WORK REQUEST
The expected result is the full listing, retyped exactly, without a single picture.

DATASET SECTION
-.-.-
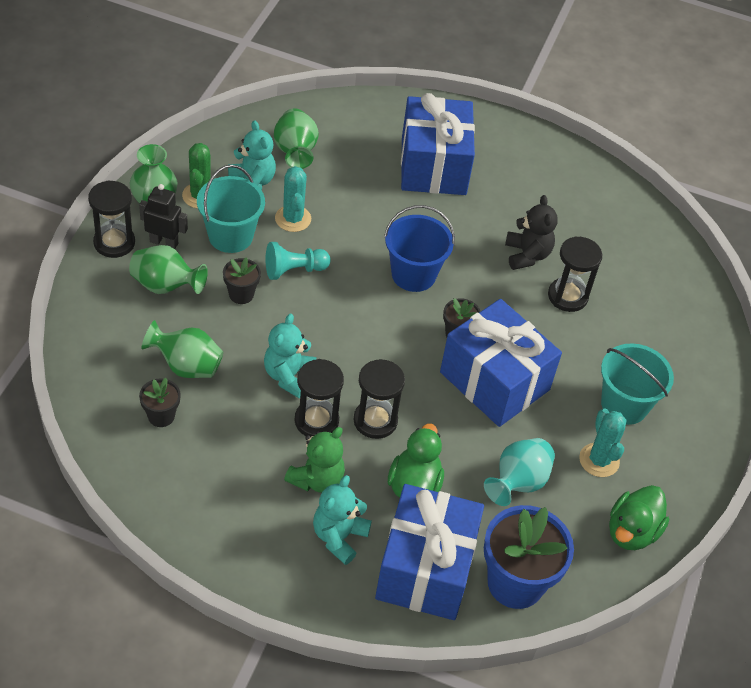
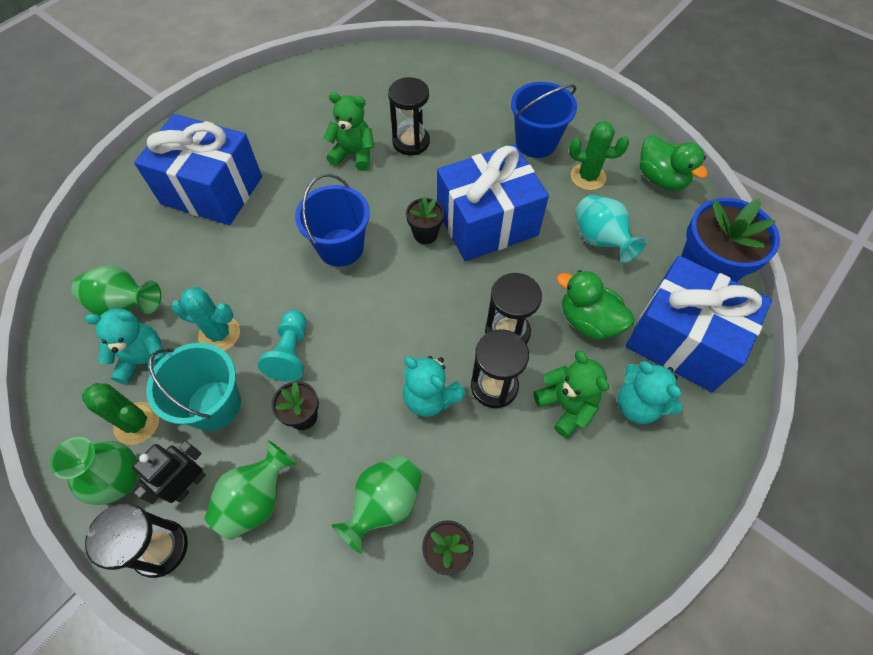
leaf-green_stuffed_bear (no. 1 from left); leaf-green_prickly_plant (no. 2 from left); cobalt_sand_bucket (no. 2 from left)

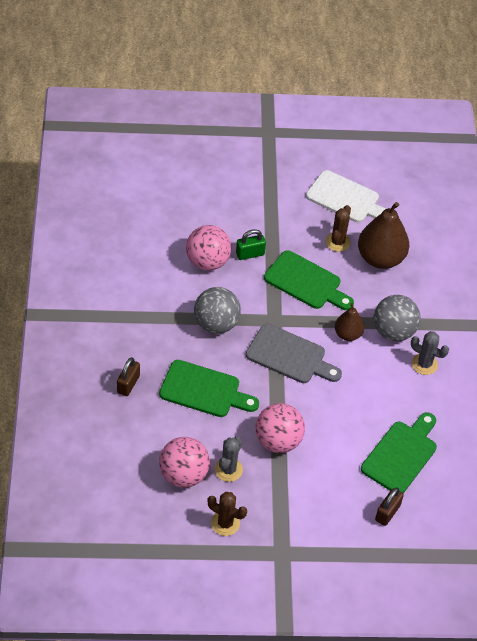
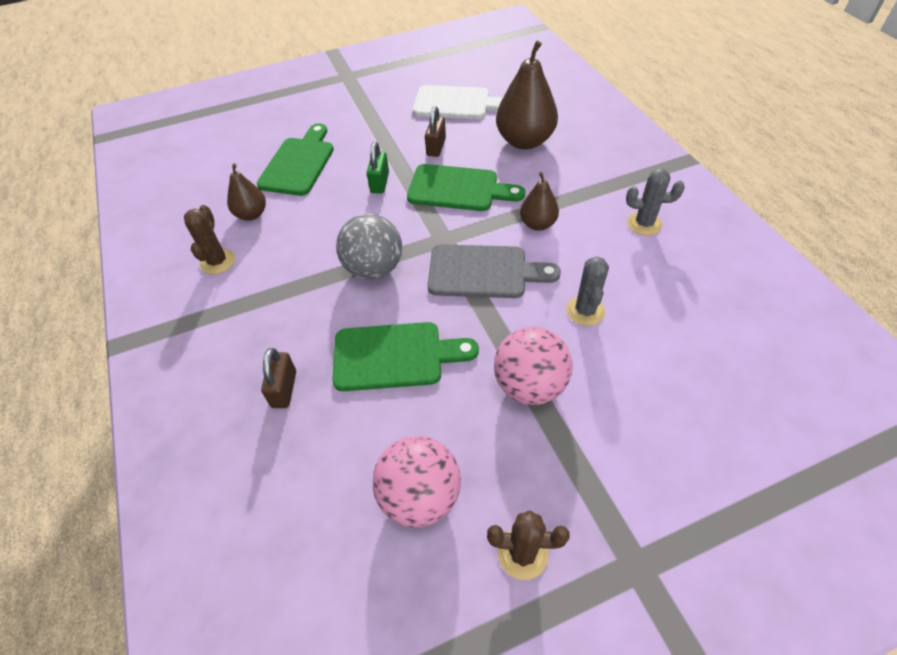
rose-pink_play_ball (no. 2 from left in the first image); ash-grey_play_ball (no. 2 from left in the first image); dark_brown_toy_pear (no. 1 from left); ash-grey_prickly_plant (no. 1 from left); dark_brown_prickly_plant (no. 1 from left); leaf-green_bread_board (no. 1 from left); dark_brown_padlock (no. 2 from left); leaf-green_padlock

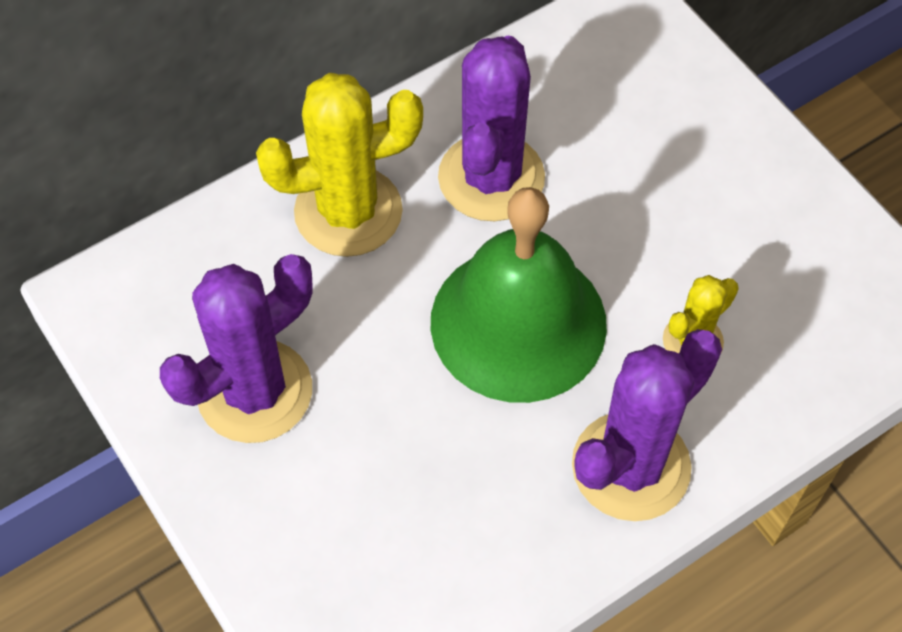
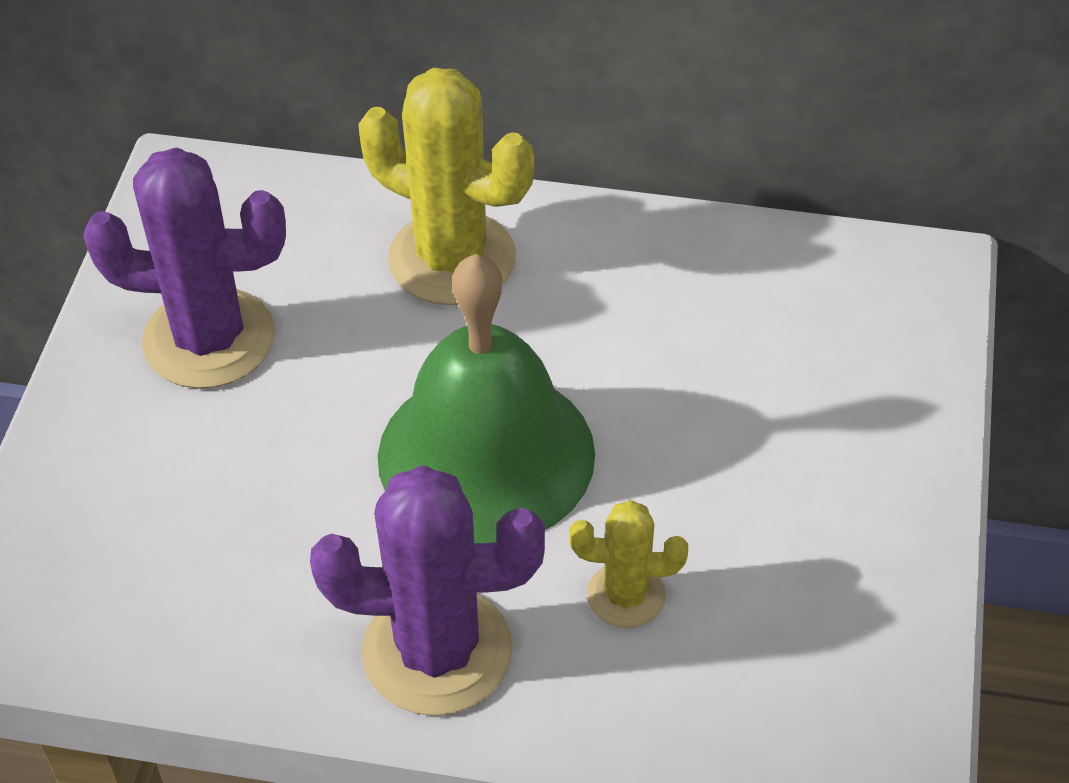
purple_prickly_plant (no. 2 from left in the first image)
-.-.-
EXERCISE SOLUTION
leaf-green_stuffed_bear (no. 1 from left); leaf-green_prickly_plant (no. 2 from left); cobalt_sand_bucket (no. 2 from left)

rose-pink_play_ball (no. 2 from left in the first image); ash-grey_play_ball (no. 2 from left in the first image); dark_brown_toy_pear (no. 1 from left); ash-grey_prickly_plant (no. 1 from left); dark_brown_prickly_plant (no. 1 from left); leaf-green_bread_board (no. 1 from left); dark_brown_padlock (no. 2 from left); leaf-green_padlock

purple_prickly_plant (no. 2 from left in the first image)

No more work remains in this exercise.